Shape scene image sequences:
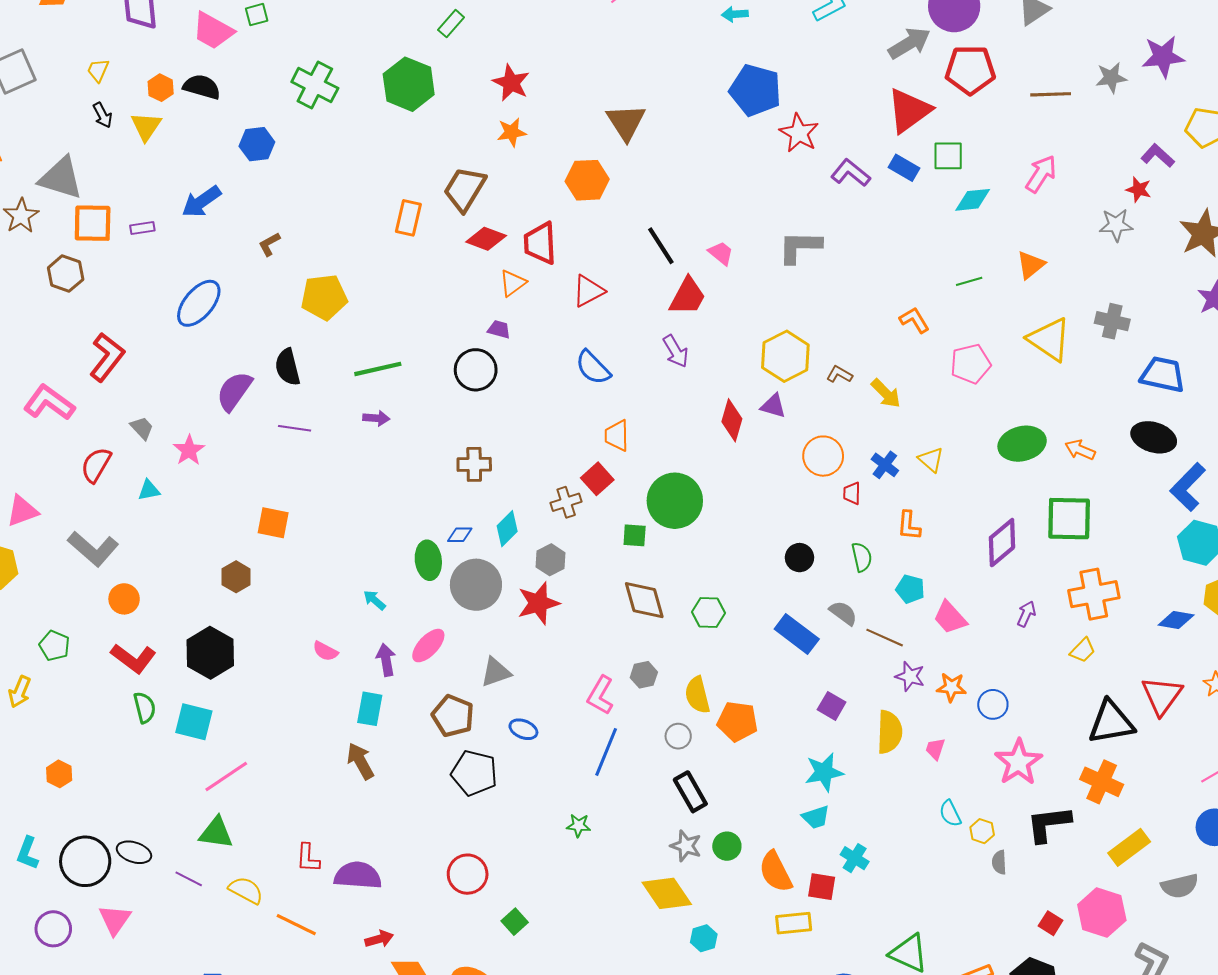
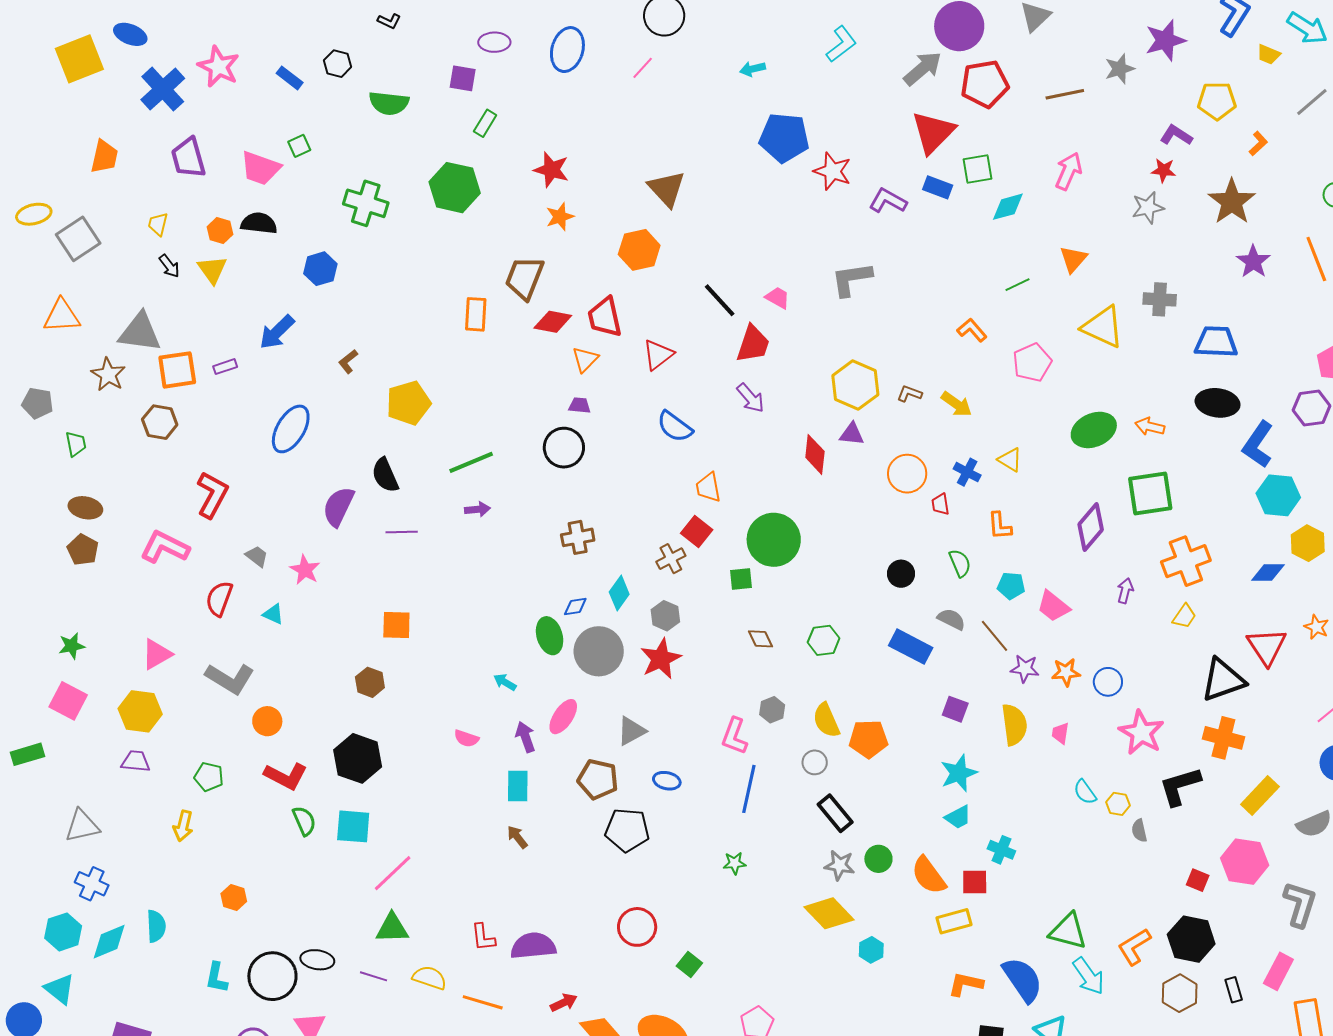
cyan triangle: (149, 490) -> (273, 614), turned 45
brown diamond: (644, 600) -> (761, 639), size x0.6
brown line: (885, 638) -> (995, 636), turned 36
brown arrow: (360, 761) -> (517, 837), size x0.7

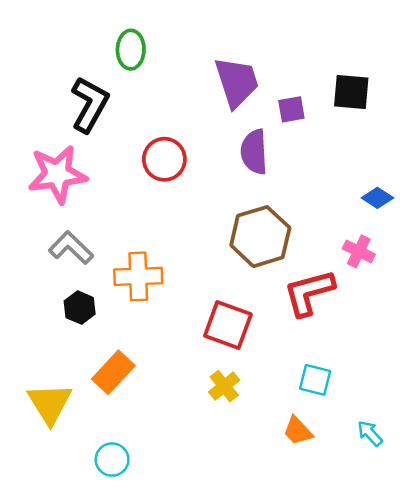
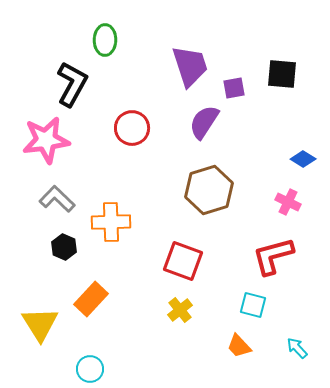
purple semicircle: (254, 152) -> (204, 122), turned 36
red L-shape: (309, 293) -> (273, 256), moved

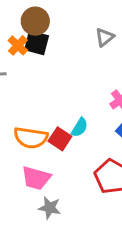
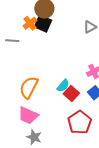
orange semicircle: (31, 138) -> (29, 87), turned 100
red square: (60, 139) -> (71, 93), moved

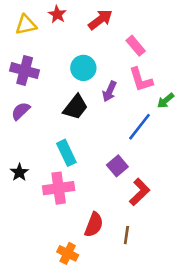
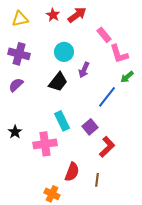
red star: (57, 14) -> (53, 15), moved
pink L-shape: (141, 80) -> (119, 54), moved
cyan rectangle: (66, 153) -> (62, 121), moved

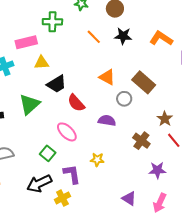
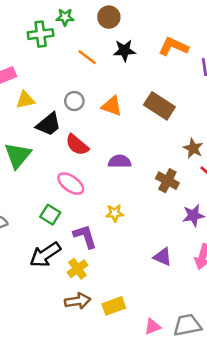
green cross: (52, 22) -> (41, 34), moved
gray circle: (124, 99) -> (74, 101), moved

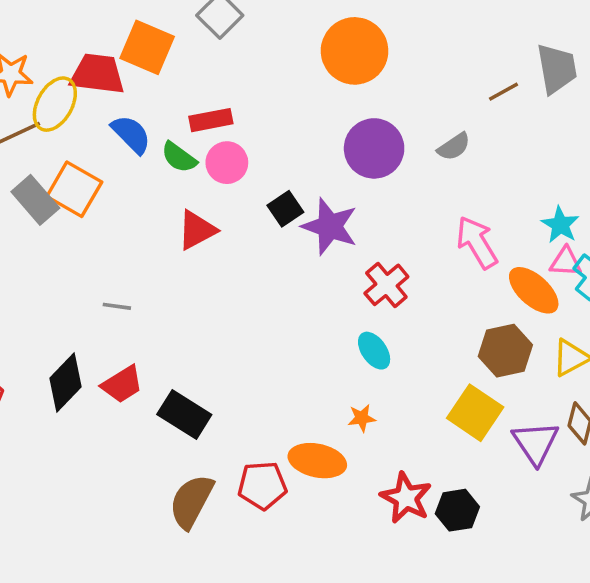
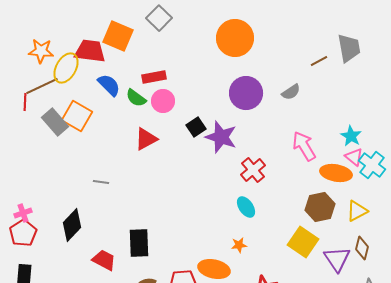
pink triangle: (566, 262) -> (354, 157), turned 36
orange ellipse: (534, 290) -> (336, 173), turned -32
red trapezoid: (122, 384) -> (104, 260), moved, turned -120
black rectangle: (184, 414) -> (139, 243), turned 56

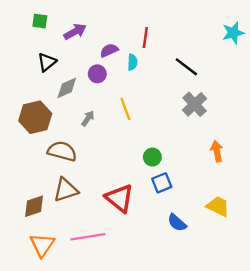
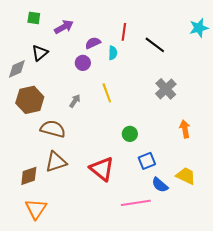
black line: (186, 67) -> (155, 45), moved
gray diamond: (67, 88) -> (17, 69), moved
blue square: (162, 183) -> (147, 161), moved
blue semicircle: (177, 223) -> (160, 185), moved
pink line: (88, 237) -> (136, 203), moved

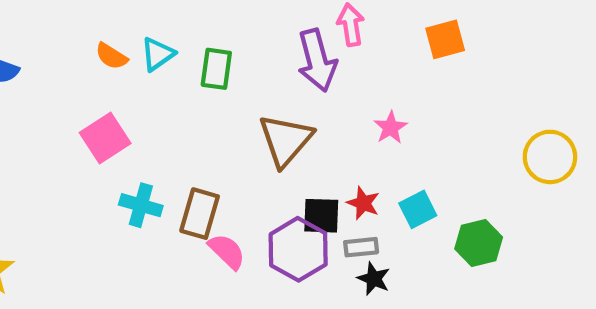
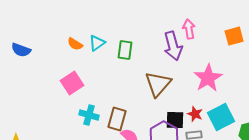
pink star: (390, 128) -> (208, 78), size x1.8
cyan square: (418, 209) -> (221, 117), size x1.5

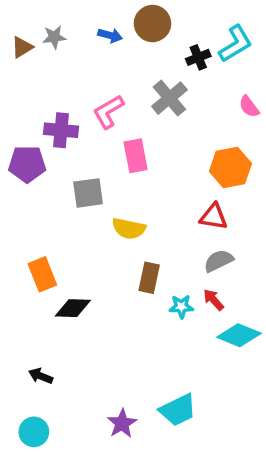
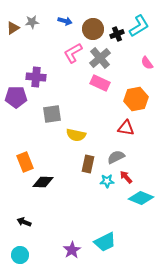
brown circle: (152, 24) -> (93, 29), moved
pink L-shape: (108, 112) -> (73, 53), moved
pink rectangle: (136, 156) -> (100, 83), moved, turned -54
gray semicircle: (219, 261) -> (116, 157), moved

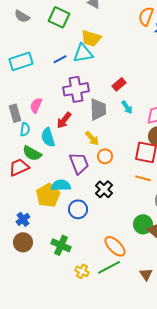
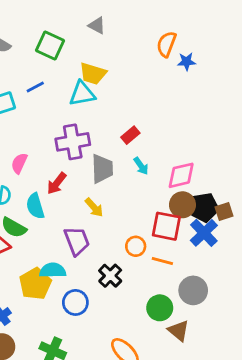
blue line: (60, 59) -> (35, 87), moved
orange circle: (105, 156) -> (136, 246), moved
green circle: (143, 224) -> (160, 308), moved

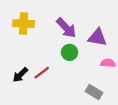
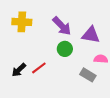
gray rectangle: (94, 92) -> (88, 75), moved

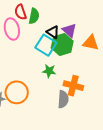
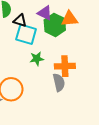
black triangle: (53, 32) -> (20, 21), moved
green hexagon: (62, 45) -> (55, 25), moved

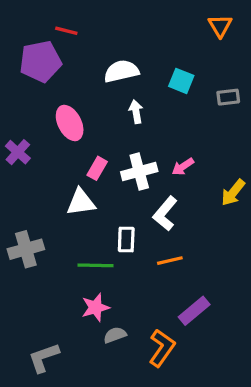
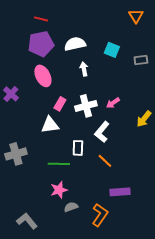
purple pentagon: (40, 61) -> (41, 44), moved
orange line: (170, 261) -> (105, 161), turned 56
purple rectangle: (194, 311) -> (120, 192), turned 36
gray L-shape: (44, 358) -> (27, 221), turned 70

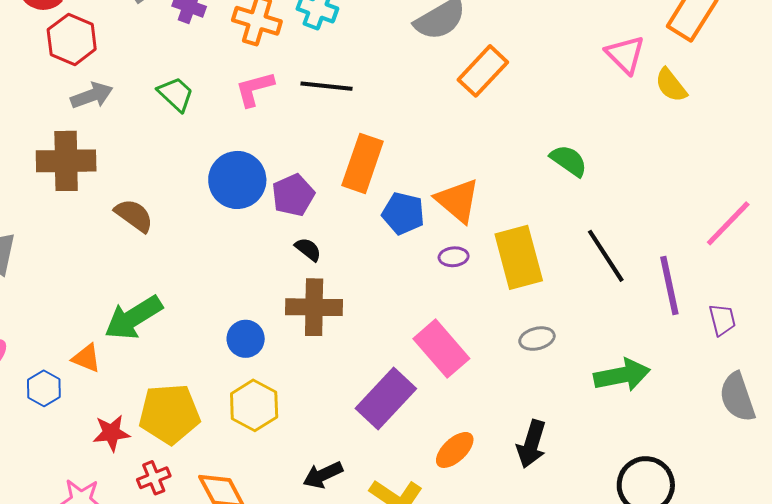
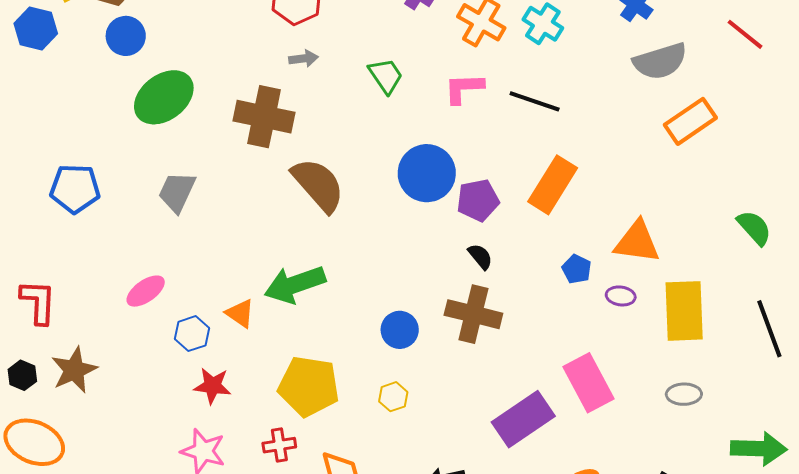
gray arrow: (92, 95) -> (303, 59), size x0.7
orange triangle: (458, 200) -> (637, 242), turned -45
blue pentagon: (403, 213) -> (577, 269), moved, size x0.7
brown semicircle: (134, 215) -> (318, 185), size x1.5
yellow hexagon: (254, 405) -> (393, 397), size x0.6
red star: (111, 433) -> (212, 386), moved

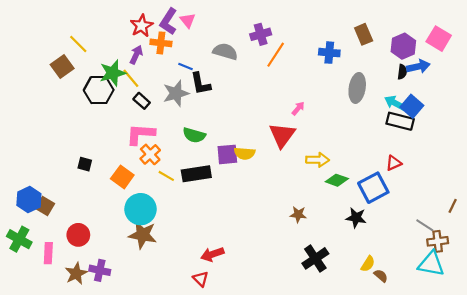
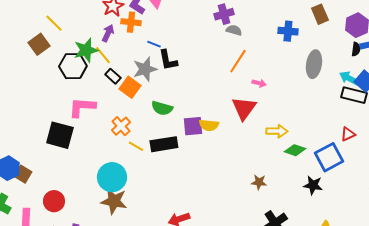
gray semicircle: (225, 51) -> (234, 30), moved, size x0.7
orange line: (276, 55) -> (238, 61), moved
pink arrow: (298, 108) -> (259, 83), turned 64
pink L-shape: (141, 134) -> (82, 107), moved
black square: (85, 164) -> (60, 135), size x2.0
orange square: (122, 177) -> (130, 87), moved

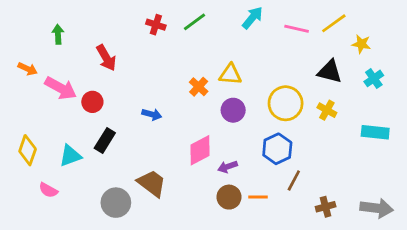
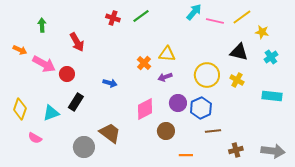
cyan arrow: (252, 18) -> (194, 12), moved
purple circle: (233, 110) -> (178, 103), moved
purple arrow: (228, 167) -> (165, 77), moved
brown line: (294, 181) -> (213, 131), turned 56
brown circle: (229, 197) -> (166, 131), moved
orange line: (258, 197) -> (186, 155), moved

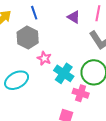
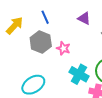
pink star: (44, 58) -> (63, 48), moved

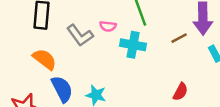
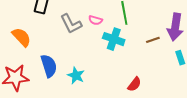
orange semicircle: (45, 59) -> (21, 37), moved
red semicircle: (180, 92) -> (134, 84), moved

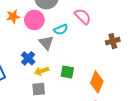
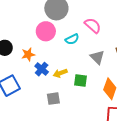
orange star: (13, 16) -> (28, 54), moved
gray triangle: (46, 43) -> (97, 57), moved
yellow arrow: (42, 71) -> (60, 73), moved

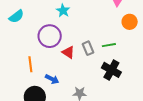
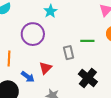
green line: (109, 45) -> (87, 41), moved
red triangle: (68, 52) -> (45, 68), moved, turned 32

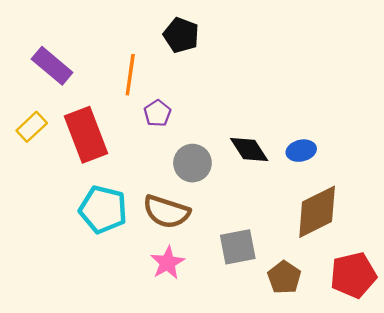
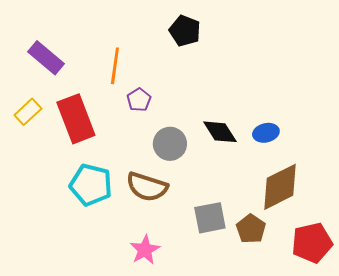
black pentagon: (181, 35) -> (185, 31), moved
pink star: (168, 263) -> (145, 250), moved
brown pentagon: (284, 277) -> (251, 229), moved

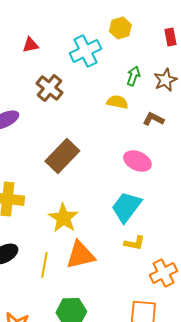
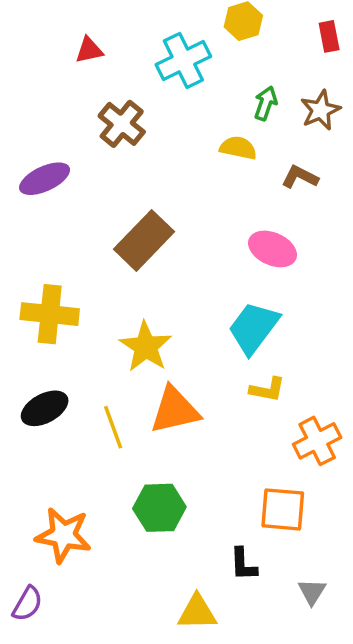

Exercise details -> The entries above need an exact copy without their pictures.

Answer box ->
cyan triangle: (149, 490) -> (273, 614), turned 45
brown diamond: (644, 600) -> (761, 639), size x0.6
brown line: (885, 638) -> (995, 636), turned 36
brown arrow: (360, 761) -> (517, 837), size x0.7

purple semicircle: (254, 152) -> (204, 122), turned 36
red L-shape: (309, 293) -> (273, 256), moved

orange semicircle: (31, 138) -> (29, 87), turned 100
red square: (60, 139) -> (71, 93), moved

red star: (57, 14) -> (53, 15), moved
pink L-shape: (141, 80) -> (119, 54), moved
cyan rectangle: (66, 153) -> (62, 121), moved

green cross: (52, 22) -> (41, 34), moved
gray circle: (124, 99) -> (74, 101), moved

pink triangle: (566, 262) -> (354, 157), turned 36
orange ellipse: (534, 290) -> (336, 173), turned -32
red trapezoid: (122, 384) -> (104, 260), moved, turned -120
black rectangle: (184, 414) -> (139, 243), turned 56

black line: (186, 67) -> (155, 45), moved
gray diamond: (67, 88) -> (17, 69), moved
blue square: (162, 183) -> (147, 161), moved
blue semicircle: (177, 223) -> (160, 185), moved
pink line: (88, 237) -> (136, 203), moved

pink star: (390, 128) -> (208, 78), size x1.8
cyan square: (418, 209) -> (221, 117), size x1.5

brown circle: (152, 24) -> (93, 29), moved
pink L-shape: (108, 112) -> (73, 53), moved
pink rectangle: (136, 156) -> (100, 83), moved, turned -54
gray semicircle: (219, 261) -> (116, 157), moved

blue line: (60, 59) -> (35, 87), moved
orange circle: (105, 156) -> (136, 246), moved
green circle: (143, 224) -> (160, 308), moved

gray rectangle: (94, 92) -> (88, 75), moved

black triangle: (53, 32) -> (20, 21), moved
green hexagon: (62, 45) -> (55, 25), moved

purple pentagon: (40, 61) -> (41, 44), moved
orange line: (170, 261) -> (105, 161), turned 56
purple rectangle: (194, 311) -> (120, 192), turned 36
gray L-shape: (44, 358) -> (27, 221), turned 70

gray arrow: (92, 95) -> (303, 59), size x0.7
orange triangle: (458, 200) -> (637, 242), turned -45
blue pentagon: (403, 213) -> (577, 269), moved, size x0.7
brown semicircle: (134, 215) -> (318, 185), size x1.5
yellow hexagon: (254, 405) -> (393, 397), size x0.6
red star: (111, 433) -> (212, 386), moved

gray semicircle: (225, 51) -> (234, 30), moved, size x0.7
orange line: (276, 55) -> (238, 61), moved
pink arrow: (298, 108) -> (259, 83), turned 64
pink L-shape: (141, 134) -> (82, 107), moved
black square: (85, 164) -> (60, 135), size x2.0
orange square: (122, 177) -> (130, 87), moved

cyan arrow: (252, 18) -> (194, 12), moved
purple circle: (233, 110) -> (178, 103), moved
purple arrow: (228, 167) -> (165, 77), moved
brown line: (294, 181) -> (213, 131), turned 56
brown circle: (229, 197) -> (166, 131), moved
orange line: (258, 197) -> (186, 155), moved

pink star: (44, 58) -> (63, 48), moved

orange semicircle: (45, 59) -> (21, 37), moved
red semicircle: (180, 92) -> (134, 84), moved

orange star: (13, 16) -> (28, 54), moved
gray triangle: (46, 43) -> (97, 57), moved
yellow arrow: (42, 71) -> (60, 73), moved

green line: (109, 45) -> (87, 41), moved
red triangle: (68, 52) -> (45, 68), moved, turned 32

black pentagon: (181, 35) -> (185, 31), moved
pink star: (168, 263) -> (145, 250), moved
brown pentagon: (284, 277) -> (251, 229), moved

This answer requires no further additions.